> TO DO: Copy each line below in which the word "blanco" occurs.

> DATASET RECORDS:
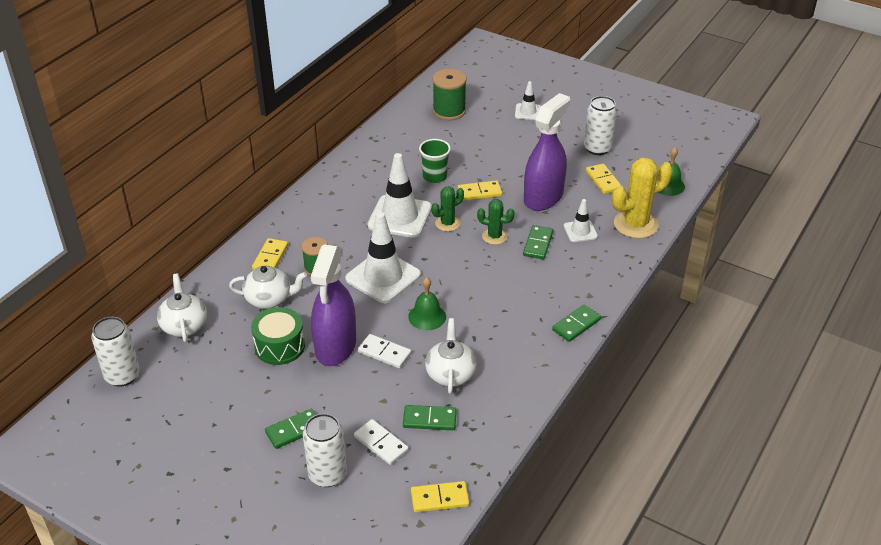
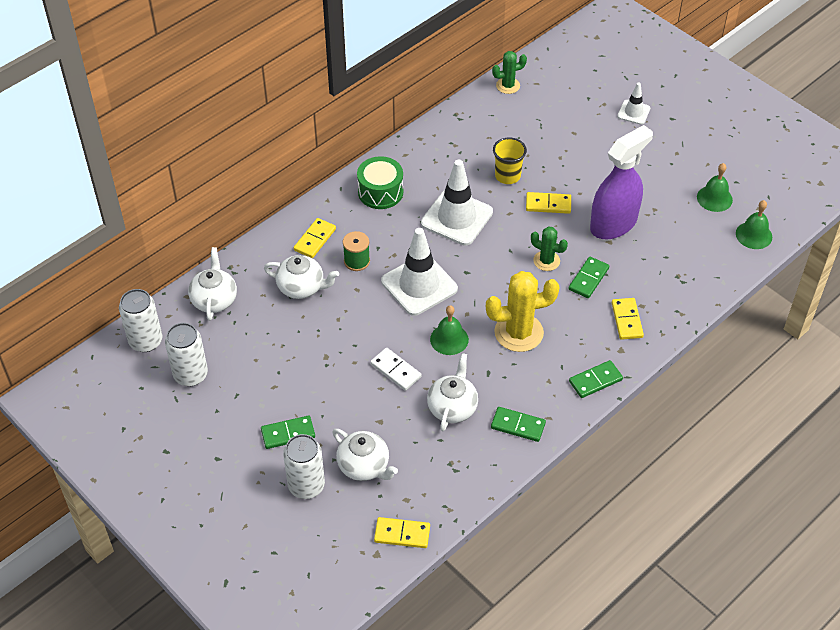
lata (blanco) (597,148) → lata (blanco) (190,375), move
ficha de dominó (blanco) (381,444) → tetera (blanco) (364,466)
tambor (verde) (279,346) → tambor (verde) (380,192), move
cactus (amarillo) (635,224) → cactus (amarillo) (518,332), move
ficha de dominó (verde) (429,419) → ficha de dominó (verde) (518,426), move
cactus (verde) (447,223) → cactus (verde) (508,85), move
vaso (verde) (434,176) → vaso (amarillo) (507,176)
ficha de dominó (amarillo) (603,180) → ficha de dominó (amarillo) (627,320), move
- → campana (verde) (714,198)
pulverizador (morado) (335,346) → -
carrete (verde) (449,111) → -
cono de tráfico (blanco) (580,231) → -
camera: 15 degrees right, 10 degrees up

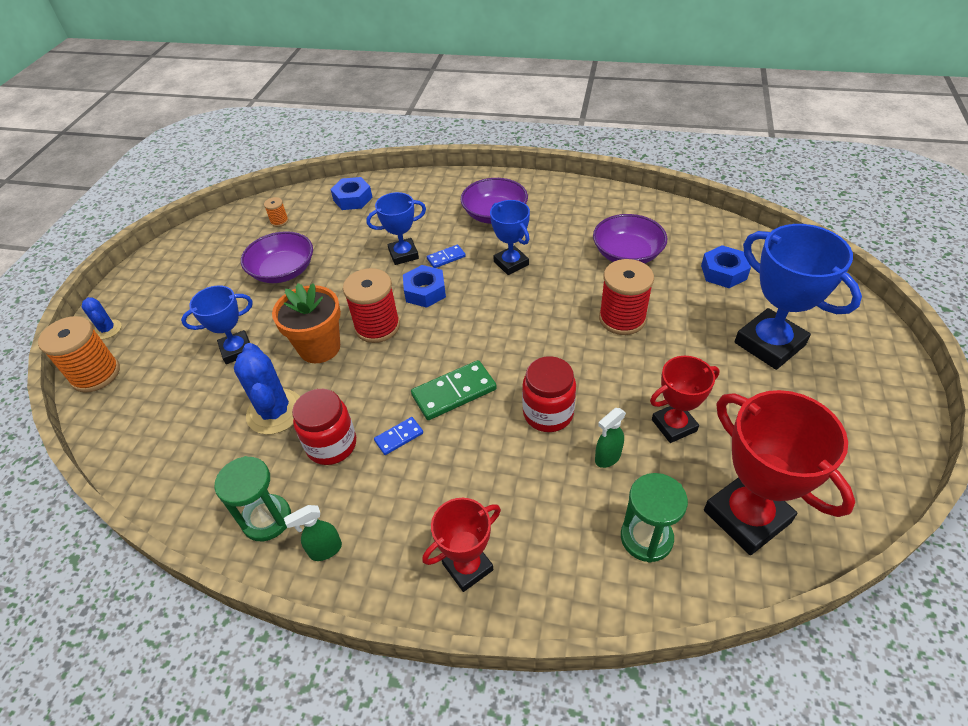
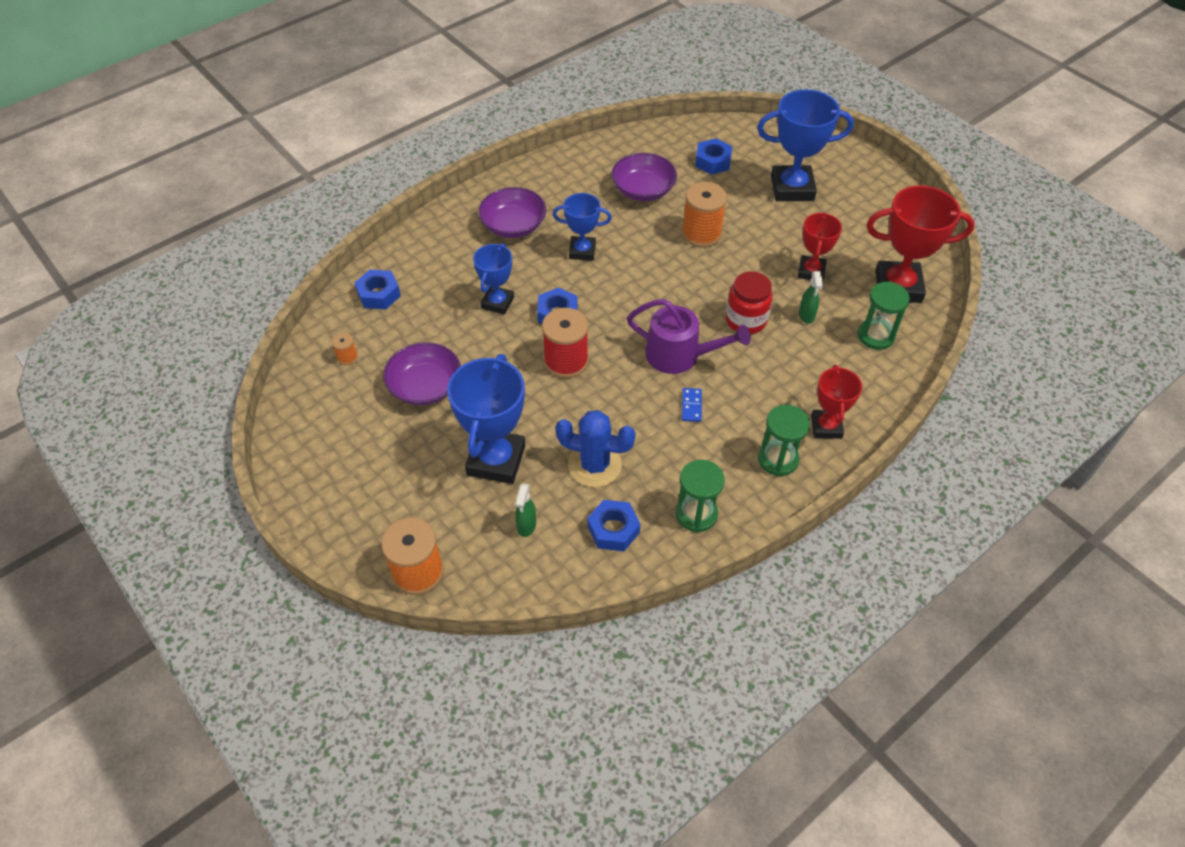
trofeo (azul) (237,350) → trofeo (azul) (496,460), x1.67
pulverizador (verde) (325,550) → pulverizador (verde) (526,526), move
- → tuerca (azul) (613,530)
ficha de dominó (verde) (454,392) → regadera (morado) (679,355)
carrete (rojo) (622,318) → carrete (naranja) (701,234)
- → reloj de arena (verde) (778,459)
cactus (azul) (107,329) → -
maceta (naranja) (319,347) → -
tarro (rojo) (331,445) → -
ficha de dominó (azul) (446,258) → -
camera: 55 degrees left, 5 degrees up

> ANSWER TO THIS TASK:
lata (blanco) (597,148) → lata (blanco) (190,375), move
ficha de dominó (blanco) (381,444) → tetera (blanco) (364,466)
cono de tráfico (blanco) (580,231) → -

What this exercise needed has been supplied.